- **DATA RECORDS**:
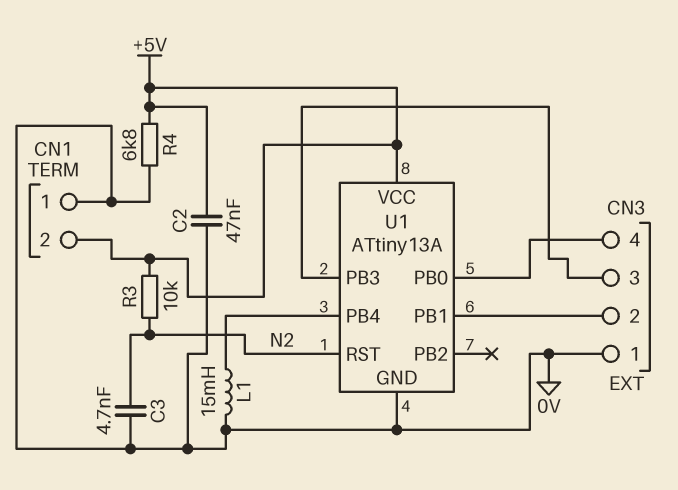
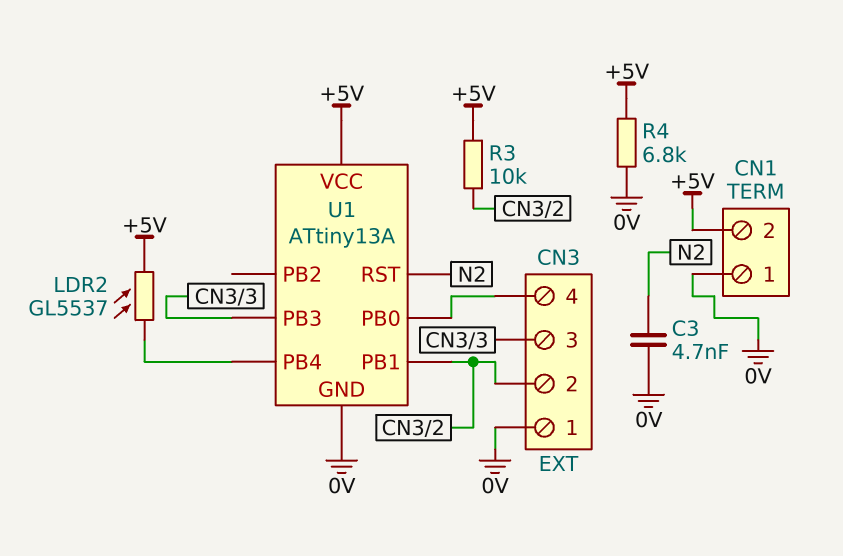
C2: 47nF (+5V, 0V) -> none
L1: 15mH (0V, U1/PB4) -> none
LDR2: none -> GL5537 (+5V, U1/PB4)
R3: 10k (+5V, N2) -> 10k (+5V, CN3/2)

...

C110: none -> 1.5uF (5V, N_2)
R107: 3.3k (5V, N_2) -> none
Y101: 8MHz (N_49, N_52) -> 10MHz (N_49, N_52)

- **WORK INSTRUCTIONS**:
Set down again, word for word, the stretch of records from the line with "C2: 47nF (+5V, 0V) -> none" to the line with "R3: 10k (+5V, N2) -> 10k (+5V, CN3/2)", both of those lines included.

- **SOLUTION TO THE EXERCISE**:
C2: 47nF (+5V, 0V) -> none
L1: 15mH (0V, U1/PB4) -> none
LDR2: none -> GL5537 (+5V, U1/PB4)
R3: 10k (+5V, N2) -> 10k (+5V, CN3/2)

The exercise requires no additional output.